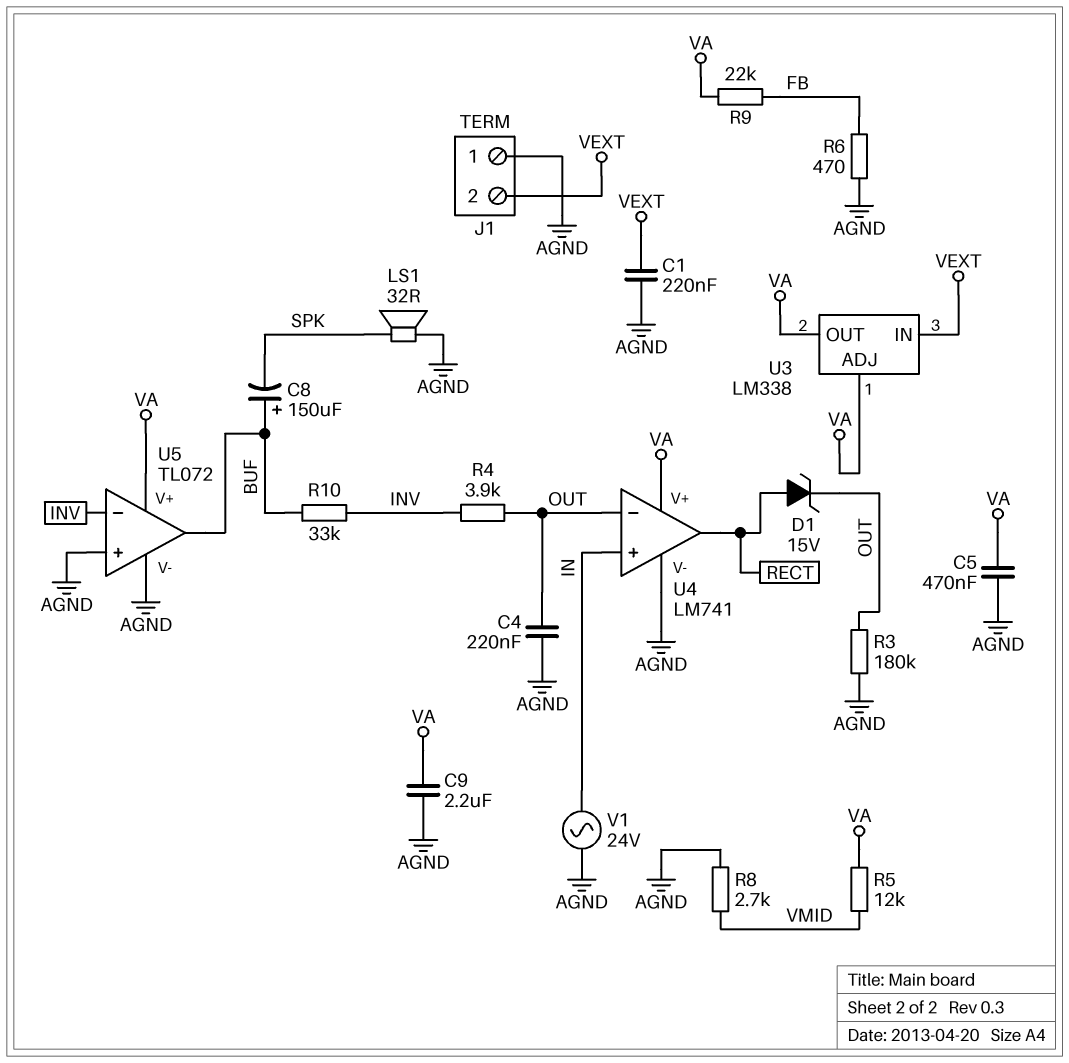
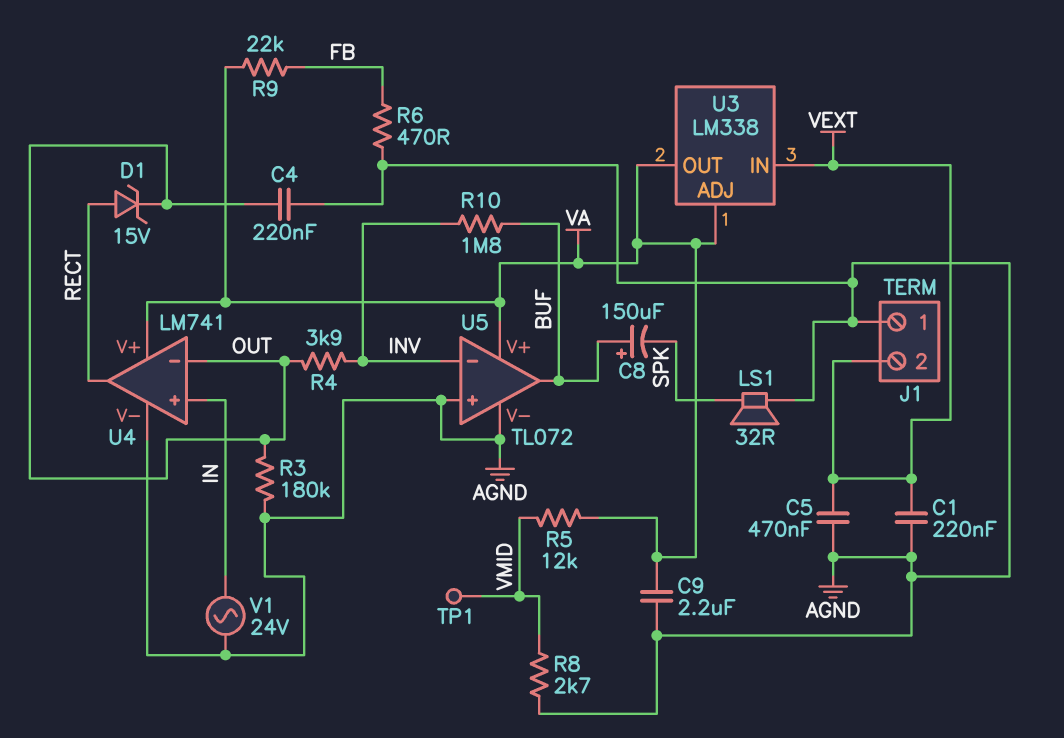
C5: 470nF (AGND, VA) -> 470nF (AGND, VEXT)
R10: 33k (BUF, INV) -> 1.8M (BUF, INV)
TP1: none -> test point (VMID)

━━━━━━

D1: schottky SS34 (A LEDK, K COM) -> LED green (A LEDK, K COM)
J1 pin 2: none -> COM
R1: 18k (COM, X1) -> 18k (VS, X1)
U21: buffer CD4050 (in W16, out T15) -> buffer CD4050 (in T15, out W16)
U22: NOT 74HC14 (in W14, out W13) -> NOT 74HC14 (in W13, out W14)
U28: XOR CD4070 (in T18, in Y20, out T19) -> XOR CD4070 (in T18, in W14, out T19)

━━━━━━

◆ **WHAT TO WORK ON**
From the entries above, print the lines beginning at the one with "R1: 18k (COM, X1) -> 18k (VS, X1)" and stopping after the one with "U28: XOR CD4070", exactly as written and with nothing else.

◆ **YOUR SOLUTION**
R1: 18k (COM, X1) -> 18k (VS, X1)
U21: buffer CD4050 (in W16, out T15) -> buffer CD4050 (in T15, out W16)
U22: NOT 74HC14 (in W14, out W13) -> NOT 74HC14 (in W13, out W14)
U28: XOR CD4070 (in T18, in Y20, out T19) -> XOR CD4070 (in T18, in W14, out T19)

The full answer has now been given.